-- RECORDS FOR THIS TASK follows --
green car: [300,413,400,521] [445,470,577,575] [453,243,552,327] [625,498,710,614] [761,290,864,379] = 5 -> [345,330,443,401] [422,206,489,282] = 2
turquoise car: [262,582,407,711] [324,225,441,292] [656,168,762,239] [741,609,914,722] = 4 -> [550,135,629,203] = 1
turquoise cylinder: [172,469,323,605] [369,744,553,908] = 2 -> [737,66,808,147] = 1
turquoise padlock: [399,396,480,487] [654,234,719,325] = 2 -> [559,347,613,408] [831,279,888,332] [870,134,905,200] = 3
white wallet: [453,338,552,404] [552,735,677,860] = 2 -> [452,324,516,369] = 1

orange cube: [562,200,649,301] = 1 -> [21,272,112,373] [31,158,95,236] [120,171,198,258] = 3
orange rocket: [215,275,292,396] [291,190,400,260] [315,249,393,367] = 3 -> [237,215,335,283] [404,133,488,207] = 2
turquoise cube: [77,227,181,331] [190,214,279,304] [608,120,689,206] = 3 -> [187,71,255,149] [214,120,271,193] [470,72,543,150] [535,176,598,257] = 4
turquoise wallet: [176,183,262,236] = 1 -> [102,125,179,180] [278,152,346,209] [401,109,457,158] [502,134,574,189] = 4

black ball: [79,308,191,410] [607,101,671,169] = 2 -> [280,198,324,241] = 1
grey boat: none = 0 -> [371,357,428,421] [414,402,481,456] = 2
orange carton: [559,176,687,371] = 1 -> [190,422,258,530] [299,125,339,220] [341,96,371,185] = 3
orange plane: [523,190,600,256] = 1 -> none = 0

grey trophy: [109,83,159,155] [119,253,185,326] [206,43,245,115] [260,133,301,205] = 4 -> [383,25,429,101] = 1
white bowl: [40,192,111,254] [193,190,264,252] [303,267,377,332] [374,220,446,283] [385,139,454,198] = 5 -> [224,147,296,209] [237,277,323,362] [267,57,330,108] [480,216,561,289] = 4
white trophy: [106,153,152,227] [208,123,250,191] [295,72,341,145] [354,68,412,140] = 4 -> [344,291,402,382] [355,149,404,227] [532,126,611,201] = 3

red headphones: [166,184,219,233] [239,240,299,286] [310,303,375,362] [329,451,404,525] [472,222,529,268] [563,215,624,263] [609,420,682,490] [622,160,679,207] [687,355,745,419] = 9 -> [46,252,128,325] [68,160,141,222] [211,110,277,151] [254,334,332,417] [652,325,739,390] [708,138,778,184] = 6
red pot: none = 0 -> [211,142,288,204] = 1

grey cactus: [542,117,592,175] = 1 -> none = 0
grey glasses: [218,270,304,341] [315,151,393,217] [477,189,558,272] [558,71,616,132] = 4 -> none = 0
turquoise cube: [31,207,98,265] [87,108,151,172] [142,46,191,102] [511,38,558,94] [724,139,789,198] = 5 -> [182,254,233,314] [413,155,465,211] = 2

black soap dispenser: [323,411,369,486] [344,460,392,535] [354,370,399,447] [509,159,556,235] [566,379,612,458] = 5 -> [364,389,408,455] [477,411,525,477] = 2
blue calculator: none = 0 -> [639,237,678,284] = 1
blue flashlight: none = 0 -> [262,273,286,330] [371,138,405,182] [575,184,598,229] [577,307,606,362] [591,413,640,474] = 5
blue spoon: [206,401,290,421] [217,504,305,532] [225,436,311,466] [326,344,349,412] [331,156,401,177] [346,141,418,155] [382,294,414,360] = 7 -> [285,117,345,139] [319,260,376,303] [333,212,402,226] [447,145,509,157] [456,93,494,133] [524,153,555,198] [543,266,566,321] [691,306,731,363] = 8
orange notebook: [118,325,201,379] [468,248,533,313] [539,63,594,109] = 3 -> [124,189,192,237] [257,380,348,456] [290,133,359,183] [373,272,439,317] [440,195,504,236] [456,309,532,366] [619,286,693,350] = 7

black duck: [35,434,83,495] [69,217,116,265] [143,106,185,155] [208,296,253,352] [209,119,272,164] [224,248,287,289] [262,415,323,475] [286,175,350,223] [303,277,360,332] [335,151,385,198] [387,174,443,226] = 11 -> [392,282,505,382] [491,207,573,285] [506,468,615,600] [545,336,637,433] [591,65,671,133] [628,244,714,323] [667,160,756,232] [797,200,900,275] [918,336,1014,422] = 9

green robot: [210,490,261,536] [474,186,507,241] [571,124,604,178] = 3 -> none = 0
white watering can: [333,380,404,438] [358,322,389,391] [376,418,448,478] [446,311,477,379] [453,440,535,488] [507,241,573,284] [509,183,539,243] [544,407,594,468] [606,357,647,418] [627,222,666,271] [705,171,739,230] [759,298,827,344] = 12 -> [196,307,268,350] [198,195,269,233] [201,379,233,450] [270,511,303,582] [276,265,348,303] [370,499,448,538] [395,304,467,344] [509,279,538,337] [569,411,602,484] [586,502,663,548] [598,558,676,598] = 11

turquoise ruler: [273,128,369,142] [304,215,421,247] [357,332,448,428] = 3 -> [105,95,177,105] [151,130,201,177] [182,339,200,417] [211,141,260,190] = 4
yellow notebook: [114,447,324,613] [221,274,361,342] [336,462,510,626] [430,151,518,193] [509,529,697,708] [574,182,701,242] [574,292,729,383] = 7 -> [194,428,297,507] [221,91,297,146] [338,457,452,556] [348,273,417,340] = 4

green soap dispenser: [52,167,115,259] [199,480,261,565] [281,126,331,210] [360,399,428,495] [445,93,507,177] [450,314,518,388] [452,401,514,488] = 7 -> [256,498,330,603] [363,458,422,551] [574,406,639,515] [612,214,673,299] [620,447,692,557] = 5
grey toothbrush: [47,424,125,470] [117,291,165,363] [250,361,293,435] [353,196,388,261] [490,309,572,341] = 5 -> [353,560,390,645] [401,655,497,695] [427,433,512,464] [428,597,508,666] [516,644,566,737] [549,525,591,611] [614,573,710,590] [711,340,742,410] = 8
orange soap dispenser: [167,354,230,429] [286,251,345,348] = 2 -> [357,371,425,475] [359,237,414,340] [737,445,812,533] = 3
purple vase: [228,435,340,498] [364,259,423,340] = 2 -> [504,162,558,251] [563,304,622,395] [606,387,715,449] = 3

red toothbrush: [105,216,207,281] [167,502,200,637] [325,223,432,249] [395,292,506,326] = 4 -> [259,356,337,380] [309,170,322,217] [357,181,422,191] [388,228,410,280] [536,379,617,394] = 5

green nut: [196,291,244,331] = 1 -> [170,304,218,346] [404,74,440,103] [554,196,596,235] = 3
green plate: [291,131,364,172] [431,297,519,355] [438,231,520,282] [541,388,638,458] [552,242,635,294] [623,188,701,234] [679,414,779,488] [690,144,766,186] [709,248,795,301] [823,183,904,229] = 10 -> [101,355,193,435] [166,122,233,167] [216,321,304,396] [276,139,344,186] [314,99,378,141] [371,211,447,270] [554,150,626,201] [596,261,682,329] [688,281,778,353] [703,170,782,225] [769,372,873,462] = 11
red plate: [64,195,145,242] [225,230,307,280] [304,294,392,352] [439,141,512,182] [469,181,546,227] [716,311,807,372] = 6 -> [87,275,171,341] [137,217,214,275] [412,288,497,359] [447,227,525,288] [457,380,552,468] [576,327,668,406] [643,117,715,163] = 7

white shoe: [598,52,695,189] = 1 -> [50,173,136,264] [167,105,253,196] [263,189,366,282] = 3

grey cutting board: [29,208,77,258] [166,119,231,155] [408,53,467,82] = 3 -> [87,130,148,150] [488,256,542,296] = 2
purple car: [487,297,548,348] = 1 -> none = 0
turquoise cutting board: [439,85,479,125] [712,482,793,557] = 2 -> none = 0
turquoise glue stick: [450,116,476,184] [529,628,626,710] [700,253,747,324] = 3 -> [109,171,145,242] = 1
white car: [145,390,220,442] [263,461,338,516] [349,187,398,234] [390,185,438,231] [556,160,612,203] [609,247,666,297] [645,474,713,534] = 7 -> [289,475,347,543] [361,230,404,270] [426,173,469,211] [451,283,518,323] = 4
-- RECORDS FOR THIS TASK concluded --
§ **EXERCISE REQUIREMENTS**
Both end lines included, restate word for word the lines above from the line with "white trophy: [106,153,152,227]" to the line with "red pot: none = 0 -> [211,142,288,204] = 1", and nothing else.

§ **EXERCISE SOLUTION**
white trophy: [106,153,152,227] [208,123,250,191] [295,72,341,145] [354,68,412,140] = 4 -> [344,291,402,382] [355,149,404,227] [532,126,611,201] = 3

red headphones: [166,184,219,233] [239,240,299,286] [310,303,375,362] [329,451,404,525] [472,222,529,268] [563,215,624,263] [609,420,682,490] [622,160,679,207] [687,355,745,419] = 9 -> [46,252,128,325] [68,160,141,222] [211,110,277,151] [254,334,332,417] [652,325,739,390] [708,138,778,184] = 6
red pot: none = 0 -> [211,142,288,204] = 1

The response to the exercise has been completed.